== Work required ==
Among the lines below, a stretch begins at the one with "BAT202: 12V (plus" and ends at the one with "U204 pin out: none -> CMP". Repeat that stretch exactly, ends included.

== Data listing ==
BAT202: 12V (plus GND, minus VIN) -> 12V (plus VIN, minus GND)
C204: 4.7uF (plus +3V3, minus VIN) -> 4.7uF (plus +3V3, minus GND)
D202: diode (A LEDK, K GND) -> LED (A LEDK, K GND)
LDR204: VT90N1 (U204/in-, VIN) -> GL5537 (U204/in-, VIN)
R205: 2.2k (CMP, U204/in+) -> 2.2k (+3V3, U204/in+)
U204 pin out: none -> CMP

--

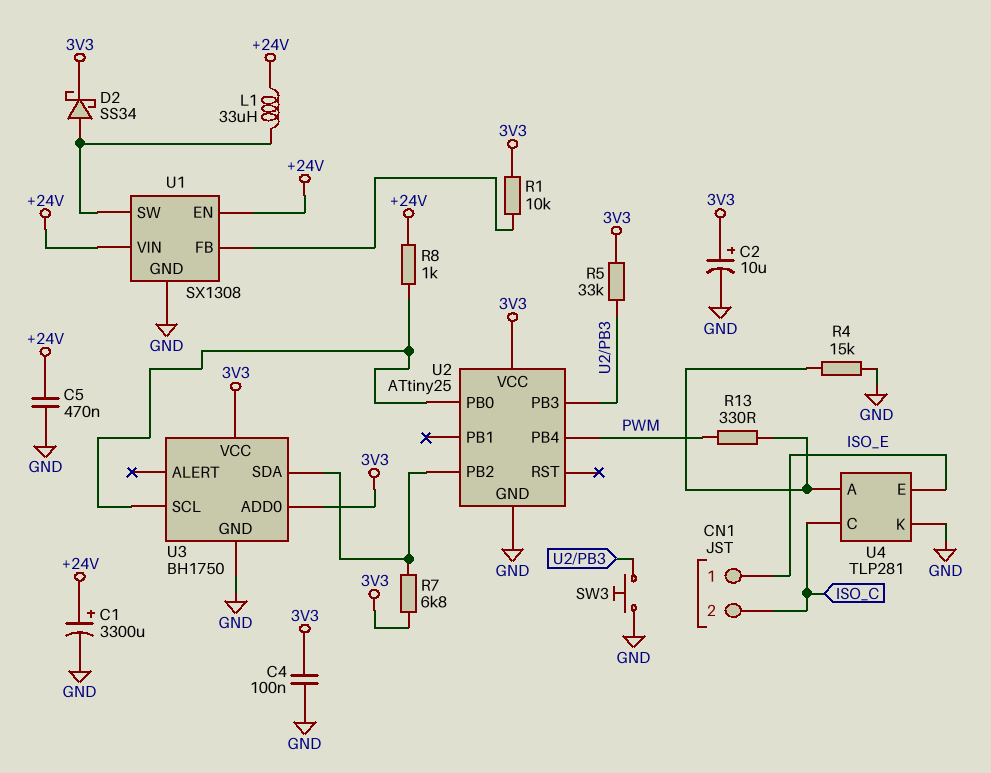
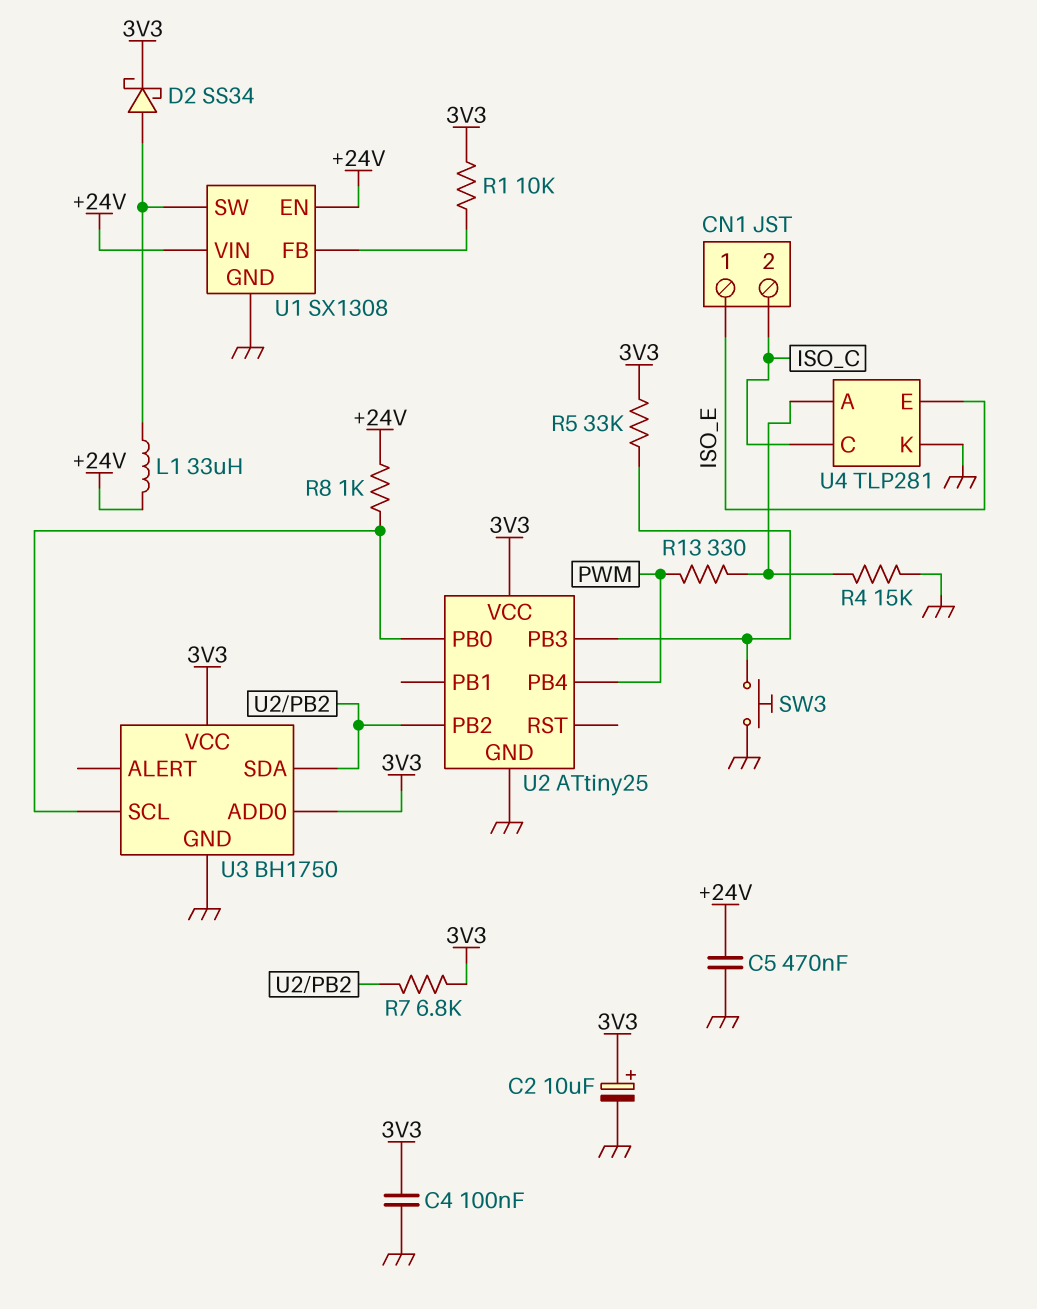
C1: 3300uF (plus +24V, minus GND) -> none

== Solution for this task ==
BAT202: 12V (plus GND, minus VIN) -> 12V (plus VIN, minus GND)
C204: 4.7uF (plus +3V3, minus VIN) -> 4.7uF (plus +3V3, minus GND)
D202: diode (A LEDK, K GND) -> LED (A LEDK, K GND)
LDR204: VT90N1 (U204/in-, VIN) -> GL5537 (U204/in-, VIN)
R205: 2.2k (CMP, U204/in+) -> 2.2k (+3V3, U204/in+)
U204 pin out: none -> CMP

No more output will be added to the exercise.